§ **The problem**:
Go through the entries below and pick out every line with "pentagon".
Start of Block
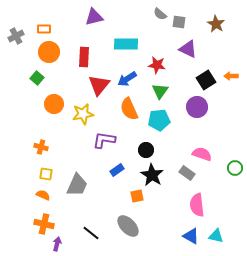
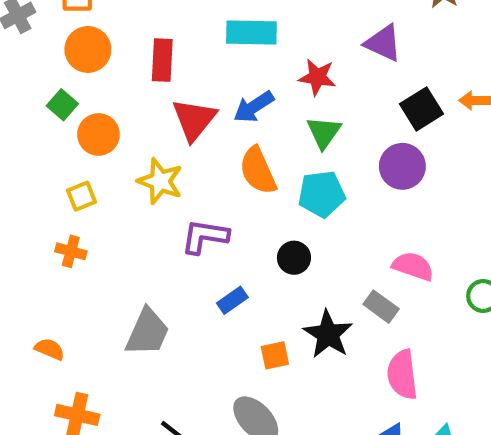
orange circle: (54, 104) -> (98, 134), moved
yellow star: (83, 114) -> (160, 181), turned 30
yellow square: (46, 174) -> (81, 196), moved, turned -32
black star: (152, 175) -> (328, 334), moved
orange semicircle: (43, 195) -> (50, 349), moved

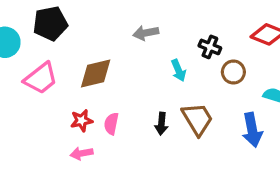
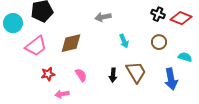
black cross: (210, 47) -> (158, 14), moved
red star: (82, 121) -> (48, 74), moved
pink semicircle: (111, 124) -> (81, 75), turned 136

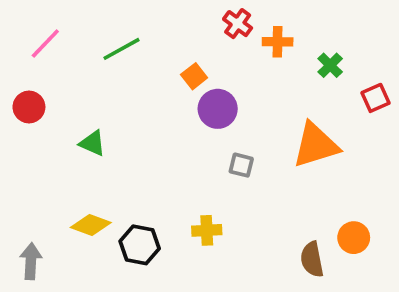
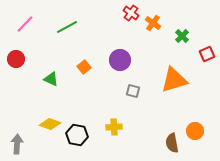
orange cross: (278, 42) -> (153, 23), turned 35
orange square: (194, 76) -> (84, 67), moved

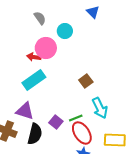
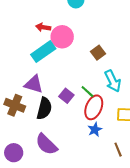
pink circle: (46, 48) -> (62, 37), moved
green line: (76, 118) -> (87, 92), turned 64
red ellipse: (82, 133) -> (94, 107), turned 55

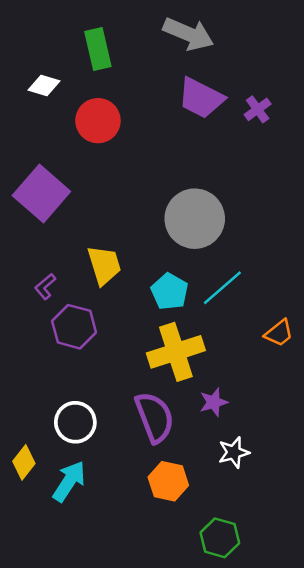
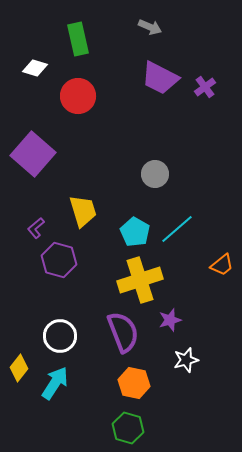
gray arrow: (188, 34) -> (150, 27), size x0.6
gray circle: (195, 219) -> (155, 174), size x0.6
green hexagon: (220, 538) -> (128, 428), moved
End of Block
Start of Block
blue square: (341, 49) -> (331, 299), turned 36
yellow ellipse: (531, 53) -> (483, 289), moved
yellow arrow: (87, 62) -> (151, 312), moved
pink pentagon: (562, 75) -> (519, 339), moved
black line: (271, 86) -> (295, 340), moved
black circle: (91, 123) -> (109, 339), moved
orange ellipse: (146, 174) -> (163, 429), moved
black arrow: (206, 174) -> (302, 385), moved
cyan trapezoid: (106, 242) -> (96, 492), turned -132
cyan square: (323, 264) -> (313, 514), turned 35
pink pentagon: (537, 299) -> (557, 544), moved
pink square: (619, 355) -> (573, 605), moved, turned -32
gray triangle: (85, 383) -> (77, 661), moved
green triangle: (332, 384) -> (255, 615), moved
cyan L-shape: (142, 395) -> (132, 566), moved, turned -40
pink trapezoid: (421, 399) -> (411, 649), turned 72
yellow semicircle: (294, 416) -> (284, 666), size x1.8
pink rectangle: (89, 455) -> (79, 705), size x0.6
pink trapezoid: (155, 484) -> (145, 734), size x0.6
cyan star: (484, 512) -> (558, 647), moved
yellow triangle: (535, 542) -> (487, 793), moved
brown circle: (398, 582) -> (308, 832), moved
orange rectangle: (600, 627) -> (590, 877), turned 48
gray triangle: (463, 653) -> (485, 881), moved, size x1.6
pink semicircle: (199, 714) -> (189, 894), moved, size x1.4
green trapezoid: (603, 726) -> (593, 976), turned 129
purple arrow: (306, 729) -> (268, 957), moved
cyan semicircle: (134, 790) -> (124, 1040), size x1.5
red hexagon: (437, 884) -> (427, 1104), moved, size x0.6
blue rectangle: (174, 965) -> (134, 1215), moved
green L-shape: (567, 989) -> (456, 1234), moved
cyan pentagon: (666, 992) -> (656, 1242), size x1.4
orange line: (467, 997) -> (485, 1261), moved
End of Block
§ **Answer to the exercise**:
pink pentagon: (562, 75) -> (519, 339), moved
pink pentagon: (537, 299) -> (557, 544), moved
cyan pentagon: (666, 992) -> (656, 1242), size x1.4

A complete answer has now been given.